ACTIVITY:
Please output the records below in full, exactly as given, but without the images.

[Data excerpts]
□ □ □ □
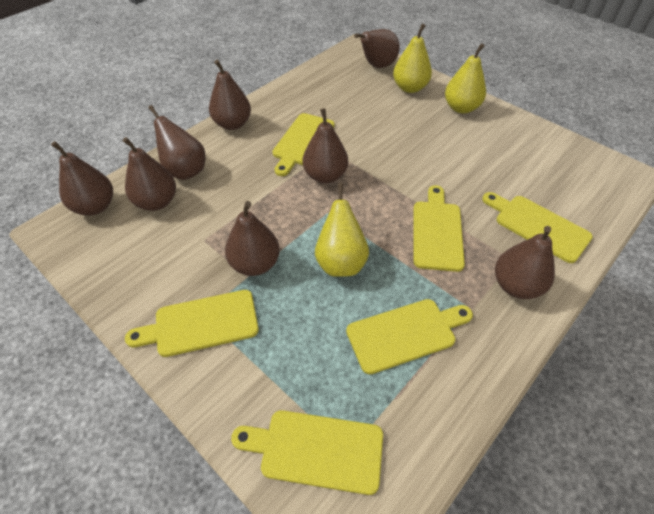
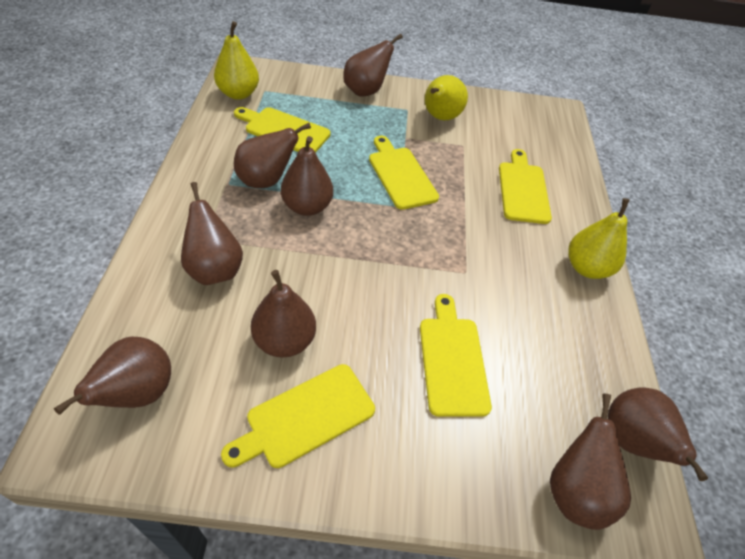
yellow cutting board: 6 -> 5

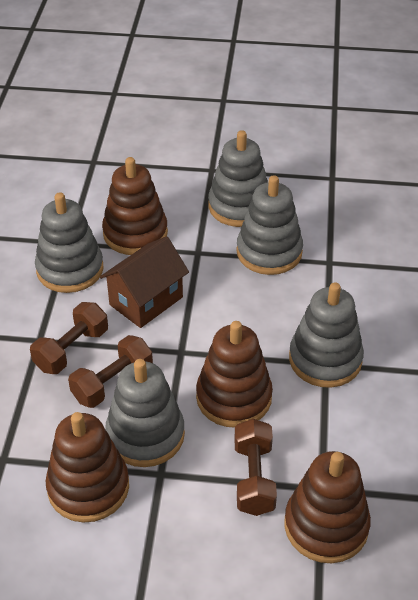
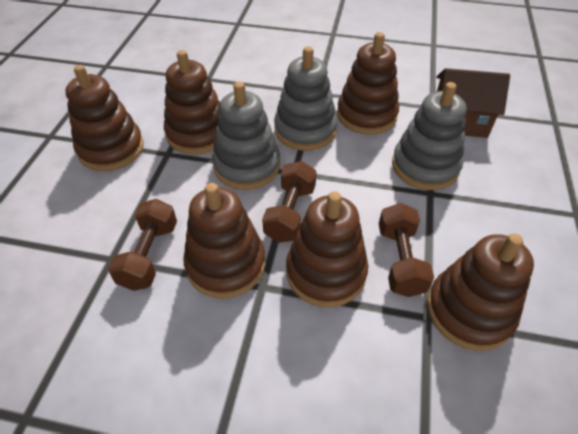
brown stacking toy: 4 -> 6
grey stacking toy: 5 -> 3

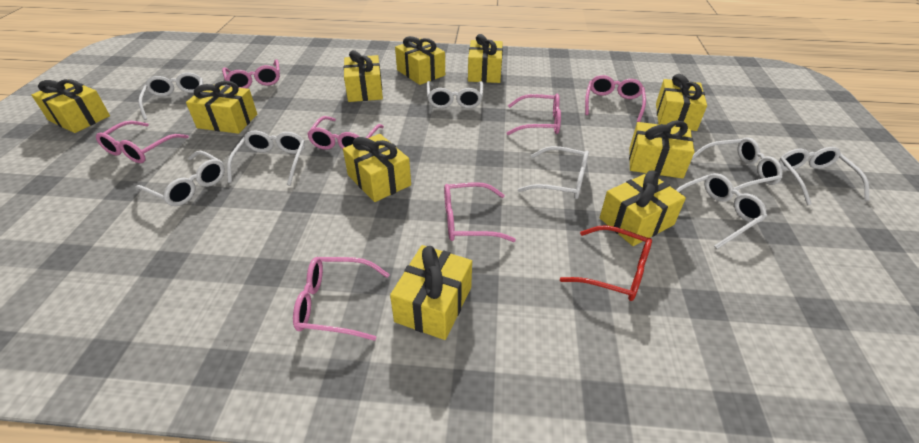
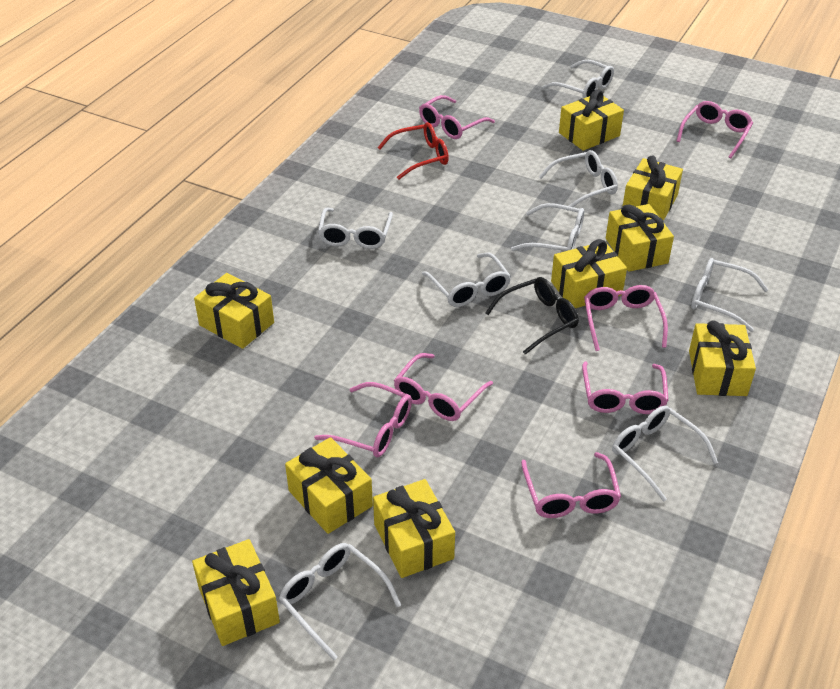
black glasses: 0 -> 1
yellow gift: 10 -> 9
□ □ □ □
RESULT OF THE TASK:
yellow cutting board: 6 -> 5

brown stacking toy: 4 -> 6
grey stacking toy: 5 -> 3

black glasses: 0 -> 1
yellow gift: 10 -> 9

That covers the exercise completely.